From the records that follow, copy every line that contains the word "green".

====== Data for analysis

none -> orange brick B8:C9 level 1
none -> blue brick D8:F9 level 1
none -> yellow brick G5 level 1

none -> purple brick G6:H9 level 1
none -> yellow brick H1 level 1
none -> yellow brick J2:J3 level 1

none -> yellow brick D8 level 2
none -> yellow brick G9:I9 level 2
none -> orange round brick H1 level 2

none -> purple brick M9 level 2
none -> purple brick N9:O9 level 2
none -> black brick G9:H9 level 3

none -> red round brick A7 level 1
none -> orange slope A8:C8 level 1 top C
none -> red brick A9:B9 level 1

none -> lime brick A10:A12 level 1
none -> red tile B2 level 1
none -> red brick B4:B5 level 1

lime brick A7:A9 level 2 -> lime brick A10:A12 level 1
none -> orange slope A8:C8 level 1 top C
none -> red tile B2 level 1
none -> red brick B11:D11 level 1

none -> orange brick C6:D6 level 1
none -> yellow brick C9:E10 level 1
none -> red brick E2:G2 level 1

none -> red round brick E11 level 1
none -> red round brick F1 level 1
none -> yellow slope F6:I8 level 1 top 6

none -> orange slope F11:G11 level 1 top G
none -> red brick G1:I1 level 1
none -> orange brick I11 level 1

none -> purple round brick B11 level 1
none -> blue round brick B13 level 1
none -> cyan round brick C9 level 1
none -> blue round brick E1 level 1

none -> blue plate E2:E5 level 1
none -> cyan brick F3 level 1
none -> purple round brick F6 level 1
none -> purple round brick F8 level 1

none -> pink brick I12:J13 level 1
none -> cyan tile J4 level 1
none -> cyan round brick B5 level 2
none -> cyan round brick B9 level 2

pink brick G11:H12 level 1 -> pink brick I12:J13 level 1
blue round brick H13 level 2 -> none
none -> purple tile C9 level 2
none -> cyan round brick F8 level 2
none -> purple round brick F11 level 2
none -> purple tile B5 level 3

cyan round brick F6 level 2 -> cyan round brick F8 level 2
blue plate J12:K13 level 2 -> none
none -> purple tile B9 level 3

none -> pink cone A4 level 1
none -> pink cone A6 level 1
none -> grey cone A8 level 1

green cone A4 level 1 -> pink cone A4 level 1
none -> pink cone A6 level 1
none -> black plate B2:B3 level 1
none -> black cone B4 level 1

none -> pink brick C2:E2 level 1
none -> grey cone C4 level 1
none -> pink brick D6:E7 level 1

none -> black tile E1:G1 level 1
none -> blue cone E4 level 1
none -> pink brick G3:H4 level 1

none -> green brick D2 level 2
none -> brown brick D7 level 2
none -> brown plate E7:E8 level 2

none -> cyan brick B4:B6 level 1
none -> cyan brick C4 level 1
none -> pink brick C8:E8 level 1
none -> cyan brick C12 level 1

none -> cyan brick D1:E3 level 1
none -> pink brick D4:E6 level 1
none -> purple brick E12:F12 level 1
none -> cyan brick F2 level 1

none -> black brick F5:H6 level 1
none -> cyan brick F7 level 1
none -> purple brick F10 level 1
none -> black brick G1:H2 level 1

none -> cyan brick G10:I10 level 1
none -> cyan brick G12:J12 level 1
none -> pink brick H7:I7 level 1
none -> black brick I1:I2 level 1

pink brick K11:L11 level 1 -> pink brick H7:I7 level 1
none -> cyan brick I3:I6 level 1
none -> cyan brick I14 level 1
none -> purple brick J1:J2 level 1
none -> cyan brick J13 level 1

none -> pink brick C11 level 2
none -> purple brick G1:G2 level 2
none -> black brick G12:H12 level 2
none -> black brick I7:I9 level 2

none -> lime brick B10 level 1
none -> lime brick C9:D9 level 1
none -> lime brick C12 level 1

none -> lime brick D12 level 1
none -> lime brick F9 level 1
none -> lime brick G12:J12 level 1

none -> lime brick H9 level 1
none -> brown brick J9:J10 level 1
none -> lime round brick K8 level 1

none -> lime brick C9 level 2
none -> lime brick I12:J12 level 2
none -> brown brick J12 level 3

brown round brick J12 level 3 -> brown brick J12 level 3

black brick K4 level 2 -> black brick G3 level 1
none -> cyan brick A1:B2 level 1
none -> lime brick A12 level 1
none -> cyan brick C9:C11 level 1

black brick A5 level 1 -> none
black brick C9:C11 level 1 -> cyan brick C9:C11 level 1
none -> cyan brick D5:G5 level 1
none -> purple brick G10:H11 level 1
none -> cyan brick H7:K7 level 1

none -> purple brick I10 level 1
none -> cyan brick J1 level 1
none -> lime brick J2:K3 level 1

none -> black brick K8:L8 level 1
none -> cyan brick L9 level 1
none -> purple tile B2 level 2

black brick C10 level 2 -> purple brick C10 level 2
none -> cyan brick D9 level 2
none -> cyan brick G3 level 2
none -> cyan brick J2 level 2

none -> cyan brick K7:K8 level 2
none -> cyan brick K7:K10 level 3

============

Solution to the problem:
green cone A4 level 1 -> pink cone A4 level 1
none -> green brick D2 level 2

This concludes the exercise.